| Exercise description |
Could you reproduce, from the records below, everything from the line with "after: cheese/white" down to the line with "after: carrot/orange", keeping both of those lines and changing nothing?

═════ Exercise data

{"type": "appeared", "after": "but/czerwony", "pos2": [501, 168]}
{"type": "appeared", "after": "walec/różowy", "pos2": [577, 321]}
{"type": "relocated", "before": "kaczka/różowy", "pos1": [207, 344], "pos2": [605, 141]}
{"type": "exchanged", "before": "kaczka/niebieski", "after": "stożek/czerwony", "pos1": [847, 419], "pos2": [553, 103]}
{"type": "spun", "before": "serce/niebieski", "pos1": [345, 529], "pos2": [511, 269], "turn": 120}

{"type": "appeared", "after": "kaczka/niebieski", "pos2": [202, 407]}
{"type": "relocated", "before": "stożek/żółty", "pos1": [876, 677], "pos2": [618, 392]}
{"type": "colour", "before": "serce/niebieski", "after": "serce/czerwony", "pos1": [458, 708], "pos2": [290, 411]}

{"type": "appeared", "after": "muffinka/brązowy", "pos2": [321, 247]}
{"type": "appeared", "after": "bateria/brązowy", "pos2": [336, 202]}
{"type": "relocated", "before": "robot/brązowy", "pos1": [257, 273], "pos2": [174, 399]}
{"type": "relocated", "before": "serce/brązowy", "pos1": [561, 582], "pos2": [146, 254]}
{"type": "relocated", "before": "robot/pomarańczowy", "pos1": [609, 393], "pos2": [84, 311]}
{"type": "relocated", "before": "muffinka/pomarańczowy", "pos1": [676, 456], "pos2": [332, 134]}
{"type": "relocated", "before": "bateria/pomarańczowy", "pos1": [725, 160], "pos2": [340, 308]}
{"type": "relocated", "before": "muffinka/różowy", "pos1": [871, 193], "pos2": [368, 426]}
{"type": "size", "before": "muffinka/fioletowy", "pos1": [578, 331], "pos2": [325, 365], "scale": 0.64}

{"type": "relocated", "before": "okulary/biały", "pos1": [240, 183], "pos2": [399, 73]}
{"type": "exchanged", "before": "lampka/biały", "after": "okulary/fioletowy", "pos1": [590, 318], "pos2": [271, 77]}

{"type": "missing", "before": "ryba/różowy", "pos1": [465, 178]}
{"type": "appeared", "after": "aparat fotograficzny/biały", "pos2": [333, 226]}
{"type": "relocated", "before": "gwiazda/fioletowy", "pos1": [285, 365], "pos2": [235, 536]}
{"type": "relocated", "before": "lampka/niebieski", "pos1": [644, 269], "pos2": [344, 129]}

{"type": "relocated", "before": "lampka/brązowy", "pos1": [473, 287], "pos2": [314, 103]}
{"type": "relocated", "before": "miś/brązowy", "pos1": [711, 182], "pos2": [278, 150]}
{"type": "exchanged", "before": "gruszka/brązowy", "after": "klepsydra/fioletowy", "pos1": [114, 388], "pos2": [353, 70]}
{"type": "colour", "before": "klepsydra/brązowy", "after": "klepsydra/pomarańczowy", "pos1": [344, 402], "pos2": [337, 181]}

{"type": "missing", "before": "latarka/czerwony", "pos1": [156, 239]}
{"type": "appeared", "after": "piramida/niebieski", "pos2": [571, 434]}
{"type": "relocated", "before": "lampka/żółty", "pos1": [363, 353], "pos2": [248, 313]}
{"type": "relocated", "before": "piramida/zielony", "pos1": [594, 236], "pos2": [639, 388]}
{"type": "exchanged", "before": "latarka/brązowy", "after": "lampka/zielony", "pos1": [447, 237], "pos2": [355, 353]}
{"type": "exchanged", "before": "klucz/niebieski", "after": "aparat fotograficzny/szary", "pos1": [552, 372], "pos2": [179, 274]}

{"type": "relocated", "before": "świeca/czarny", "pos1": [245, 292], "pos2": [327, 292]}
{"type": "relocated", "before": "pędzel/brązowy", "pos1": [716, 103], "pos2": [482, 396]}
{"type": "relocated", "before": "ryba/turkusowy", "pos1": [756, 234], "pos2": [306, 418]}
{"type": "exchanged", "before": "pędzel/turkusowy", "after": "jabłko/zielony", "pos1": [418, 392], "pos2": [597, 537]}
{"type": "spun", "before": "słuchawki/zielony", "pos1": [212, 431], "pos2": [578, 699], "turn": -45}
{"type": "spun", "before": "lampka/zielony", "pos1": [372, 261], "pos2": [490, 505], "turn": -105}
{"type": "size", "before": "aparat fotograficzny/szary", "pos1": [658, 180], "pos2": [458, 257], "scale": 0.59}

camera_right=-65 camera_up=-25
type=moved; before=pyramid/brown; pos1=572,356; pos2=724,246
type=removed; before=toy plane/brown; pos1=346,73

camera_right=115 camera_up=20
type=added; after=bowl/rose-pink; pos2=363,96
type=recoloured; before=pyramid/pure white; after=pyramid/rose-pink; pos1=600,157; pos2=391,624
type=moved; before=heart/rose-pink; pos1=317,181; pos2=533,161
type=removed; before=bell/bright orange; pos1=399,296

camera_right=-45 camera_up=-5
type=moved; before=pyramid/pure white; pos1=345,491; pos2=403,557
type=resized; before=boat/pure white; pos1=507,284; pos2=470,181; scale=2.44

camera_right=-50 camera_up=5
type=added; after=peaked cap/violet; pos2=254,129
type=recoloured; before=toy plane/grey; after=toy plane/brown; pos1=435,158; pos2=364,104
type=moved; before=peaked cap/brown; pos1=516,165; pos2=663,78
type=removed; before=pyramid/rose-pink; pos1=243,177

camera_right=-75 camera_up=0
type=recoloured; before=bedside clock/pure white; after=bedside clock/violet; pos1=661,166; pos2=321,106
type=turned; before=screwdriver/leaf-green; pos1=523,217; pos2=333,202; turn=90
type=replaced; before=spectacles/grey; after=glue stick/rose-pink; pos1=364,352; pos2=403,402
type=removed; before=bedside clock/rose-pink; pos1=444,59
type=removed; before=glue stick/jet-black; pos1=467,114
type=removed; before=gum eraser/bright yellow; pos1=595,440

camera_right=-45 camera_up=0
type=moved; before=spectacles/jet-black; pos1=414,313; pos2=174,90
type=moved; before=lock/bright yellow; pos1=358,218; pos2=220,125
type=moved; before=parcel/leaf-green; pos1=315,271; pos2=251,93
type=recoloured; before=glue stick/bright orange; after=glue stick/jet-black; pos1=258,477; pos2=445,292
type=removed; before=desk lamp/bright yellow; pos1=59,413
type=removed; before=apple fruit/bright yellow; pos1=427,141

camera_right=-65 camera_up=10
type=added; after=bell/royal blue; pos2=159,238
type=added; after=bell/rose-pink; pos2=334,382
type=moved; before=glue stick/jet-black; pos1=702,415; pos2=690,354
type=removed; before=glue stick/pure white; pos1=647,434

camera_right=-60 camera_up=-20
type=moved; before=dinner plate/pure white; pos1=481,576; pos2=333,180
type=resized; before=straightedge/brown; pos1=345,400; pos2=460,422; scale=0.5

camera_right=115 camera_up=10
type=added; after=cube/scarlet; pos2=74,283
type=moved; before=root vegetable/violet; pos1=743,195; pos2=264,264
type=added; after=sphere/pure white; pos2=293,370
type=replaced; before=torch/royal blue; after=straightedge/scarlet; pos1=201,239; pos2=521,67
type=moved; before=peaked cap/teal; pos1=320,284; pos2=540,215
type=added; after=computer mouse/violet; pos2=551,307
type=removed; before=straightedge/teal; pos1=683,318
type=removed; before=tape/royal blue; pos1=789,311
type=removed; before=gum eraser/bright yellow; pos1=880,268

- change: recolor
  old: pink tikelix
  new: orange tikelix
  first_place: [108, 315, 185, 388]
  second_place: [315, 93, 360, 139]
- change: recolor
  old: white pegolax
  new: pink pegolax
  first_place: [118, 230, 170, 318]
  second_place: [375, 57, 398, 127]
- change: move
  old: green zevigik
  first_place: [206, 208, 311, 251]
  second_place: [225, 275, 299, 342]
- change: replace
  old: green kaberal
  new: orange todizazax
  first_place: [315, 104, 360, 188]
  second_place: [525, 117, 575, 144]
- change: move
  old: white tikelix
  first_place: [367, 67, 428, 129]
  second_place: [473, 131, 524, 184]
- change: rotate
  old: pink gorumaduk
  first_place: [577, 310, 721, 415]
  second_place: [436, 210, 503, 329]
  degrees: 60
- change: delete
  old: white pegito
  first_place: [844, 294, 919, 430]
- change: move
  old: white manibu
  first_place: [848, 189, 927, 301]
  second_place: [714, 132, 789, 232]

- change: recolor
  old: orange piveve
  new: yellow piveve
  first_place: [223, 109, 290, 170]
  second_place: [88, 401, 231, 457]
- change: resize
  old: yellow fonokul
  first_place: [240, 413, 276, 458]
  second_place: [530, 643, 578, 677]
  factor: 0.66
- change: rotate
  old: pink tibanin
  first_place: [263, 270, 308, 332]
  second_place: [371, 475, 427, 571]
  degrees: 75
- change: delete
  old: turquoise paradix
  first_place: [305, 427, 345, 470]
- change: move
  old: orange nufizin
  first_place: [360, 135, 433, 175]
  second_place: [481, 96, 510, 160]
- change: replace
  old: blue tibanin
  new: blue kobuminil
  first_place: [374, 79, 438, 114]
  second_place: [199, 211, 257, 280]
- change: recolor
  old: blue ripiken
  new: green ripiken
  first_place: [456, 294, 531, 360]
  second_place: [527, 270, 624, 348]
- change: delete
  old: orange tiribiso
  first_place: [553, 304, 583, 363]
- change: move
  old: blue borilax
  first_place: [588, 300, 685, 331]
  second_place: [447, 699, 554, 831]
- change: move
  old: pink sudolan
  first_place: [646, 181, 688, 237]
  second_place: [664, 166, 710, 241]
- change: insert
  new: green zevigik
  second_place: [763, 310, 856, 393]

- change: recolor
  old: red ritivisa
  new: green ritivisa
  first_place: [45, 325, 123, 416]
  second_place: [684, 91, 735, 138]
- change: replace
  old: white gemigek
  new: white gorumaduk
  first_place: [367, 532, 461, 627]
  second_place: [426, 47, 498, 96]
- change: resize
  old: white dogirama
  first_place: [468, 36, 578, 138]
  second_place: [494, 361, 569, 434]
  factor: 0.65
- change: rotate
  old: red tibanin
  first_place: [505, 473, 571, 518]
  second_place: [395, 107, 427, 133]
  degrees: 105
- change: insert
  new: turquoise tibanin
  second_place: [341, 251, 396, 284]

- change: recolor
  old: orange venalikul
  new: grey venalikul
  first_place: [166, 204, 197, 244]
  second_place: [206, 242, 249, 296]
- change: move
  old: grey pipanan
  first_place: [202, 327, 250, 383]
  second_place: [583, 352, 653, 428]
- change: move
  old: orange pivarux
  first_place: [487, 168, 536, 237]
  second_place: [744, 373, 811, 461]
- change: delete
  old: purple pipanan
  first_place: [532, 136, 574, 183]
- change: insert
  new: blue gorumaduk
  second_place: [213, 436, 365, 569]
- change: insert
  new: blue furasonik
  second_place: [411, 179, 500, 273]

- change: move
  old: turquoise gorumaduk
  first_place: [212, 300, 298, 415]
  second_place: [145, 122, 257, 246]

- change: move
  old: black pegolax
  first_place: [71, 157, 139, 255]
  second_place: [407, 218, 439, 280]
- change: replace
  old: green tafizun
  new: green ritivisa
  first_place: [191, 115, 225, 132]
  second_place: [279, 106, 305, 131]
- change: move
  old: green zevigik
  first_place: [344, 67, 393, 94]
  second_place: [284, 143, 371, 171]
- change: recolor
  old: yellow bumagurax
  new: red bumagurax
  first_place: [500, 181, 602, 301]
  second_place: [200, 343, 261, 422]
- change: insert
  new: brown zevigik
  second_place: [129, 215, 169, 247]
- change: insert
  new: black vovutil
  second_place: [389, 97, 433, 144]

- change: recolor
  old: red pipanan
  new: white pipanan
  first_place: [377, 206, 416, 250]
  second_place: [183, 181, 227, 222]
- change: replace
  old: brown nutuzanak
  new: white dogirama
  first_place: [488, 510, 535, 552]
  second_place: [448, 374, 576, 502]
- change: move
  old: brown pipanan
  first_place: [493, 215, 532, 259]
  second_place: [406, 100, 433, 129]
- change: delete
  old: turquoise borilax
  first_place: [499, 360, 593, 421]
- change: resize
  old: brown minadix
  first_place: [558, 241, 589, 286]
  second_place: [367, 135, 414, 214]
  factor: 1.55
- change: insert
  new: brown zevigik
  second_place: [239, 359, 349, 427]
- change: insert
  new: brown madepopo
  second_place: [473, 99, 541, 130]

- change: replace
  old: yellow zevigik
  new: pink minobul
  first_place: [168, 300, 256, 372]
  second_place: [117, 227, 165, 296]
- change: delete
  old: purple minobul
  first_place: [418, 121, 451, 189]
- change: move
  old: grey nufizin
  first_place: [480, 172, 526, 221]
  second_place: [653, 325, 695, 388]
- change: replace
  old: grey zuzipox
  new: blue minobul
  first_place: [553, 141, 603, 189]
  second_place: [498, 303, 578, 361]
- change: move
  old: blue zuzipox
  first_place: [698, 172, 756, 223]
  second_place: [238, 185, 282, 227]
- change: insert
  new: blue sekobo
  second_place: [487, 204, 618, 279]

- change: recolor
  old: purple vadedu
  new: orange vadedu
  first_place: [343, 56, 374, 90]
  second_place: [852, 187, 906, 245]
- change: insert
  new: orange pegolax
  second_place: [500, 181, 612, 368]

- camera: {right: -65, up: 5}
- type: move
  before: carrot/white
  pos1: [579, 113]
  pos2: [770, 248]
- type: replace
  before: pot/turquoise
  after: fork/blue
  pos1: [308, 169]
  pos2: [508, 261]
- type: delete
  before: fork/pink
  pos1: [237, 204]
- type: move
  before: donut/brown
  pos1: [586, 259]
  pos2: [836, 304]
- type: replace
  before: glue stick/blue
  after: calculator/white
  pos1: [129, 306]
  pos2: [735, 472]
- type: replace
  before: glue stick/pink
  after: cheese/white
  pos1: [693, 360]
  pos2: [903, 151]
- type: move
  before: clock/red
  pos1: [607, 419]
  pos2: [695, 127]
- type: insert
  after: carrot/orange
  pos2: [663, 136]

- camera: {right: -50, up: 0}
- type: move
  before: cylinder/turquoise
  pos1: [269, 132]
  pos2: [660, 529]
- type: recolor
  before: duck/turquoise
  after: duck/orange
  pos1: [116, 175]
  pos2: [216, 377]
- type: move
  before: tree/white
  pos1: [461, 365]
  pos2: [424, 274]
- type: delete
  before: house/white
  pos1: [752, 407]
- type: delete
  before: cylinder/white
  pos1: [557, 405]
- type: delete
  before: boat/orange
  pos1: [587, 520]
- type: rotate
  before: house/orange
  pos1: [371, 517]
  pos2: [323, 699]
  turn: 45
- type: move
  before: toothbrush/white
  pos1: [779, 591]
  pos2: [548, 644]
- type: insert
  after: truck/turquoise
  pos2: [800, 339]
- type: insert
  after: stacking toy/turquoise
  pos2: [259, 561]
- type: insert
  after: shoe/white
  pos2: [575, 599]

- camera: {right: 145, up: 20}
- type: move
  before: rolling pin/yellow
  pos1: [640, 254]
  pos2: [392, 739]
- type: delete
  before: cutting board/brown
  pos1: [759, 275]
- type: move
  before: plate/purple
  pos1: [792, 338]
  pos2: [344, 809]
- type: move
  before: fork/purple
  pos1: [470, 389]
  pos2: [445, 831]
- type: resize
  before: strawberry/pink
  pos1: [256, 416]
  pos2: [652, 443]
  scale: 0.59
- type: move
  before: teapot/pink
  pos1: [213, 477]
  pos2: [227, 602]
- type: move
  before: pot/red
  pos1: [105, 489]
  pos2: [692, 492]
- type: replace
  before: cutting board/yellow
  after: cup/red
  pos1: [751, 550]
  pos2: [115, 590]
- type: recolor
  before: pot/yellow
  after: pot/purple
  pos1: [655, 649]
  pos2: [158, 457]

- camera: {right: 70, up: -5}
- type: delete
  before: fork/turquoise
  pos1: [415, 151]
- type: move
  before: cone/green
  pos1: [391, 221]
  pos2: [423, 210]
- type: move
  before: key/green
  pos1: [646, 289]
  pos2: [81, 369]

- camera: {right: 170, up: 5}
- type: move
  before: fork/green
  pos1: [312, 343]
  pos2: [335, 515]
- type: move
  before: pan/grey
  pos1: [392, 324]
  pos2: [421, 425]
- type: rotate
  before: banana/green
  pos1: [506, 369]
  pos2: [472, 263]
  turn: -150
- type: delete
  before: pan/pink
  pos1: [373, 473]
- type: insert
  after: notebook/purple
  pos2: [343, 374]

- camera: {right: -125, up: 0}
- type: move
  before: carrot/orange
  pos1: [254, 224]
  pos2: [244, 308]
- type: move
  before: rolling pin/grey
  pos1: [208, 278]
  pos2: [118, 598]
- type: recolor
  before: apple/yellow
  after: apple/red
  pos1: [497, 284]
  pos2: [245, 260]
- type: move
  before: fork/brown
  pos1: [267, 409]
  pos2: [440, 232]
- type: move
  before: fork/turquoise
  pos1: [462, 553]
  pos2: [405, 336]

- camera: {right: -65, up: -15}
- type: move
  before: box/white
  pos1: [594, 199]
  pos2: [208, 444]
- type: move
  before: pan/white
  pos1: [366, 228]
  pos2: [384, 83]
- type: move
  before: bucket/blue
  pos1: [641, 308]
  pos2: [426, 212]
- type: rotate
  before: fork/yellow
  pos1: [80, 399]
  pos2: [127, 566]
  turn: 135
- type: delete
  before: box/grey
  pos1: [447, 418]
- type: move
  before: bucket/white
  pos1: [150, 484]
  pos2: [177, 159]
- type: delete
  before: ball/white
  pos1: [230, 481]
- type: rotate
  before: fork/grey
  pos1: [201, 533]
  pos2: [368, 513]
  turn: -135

══════════

| Written reply |
  after: cheese/white
  pos1: [693, 360]
  pos2: [903, 151]
- type: move
  before: clock/red
  pos1: [607, 419]
  pos2: [695, 127]
- type: insert
  after: carrot/orange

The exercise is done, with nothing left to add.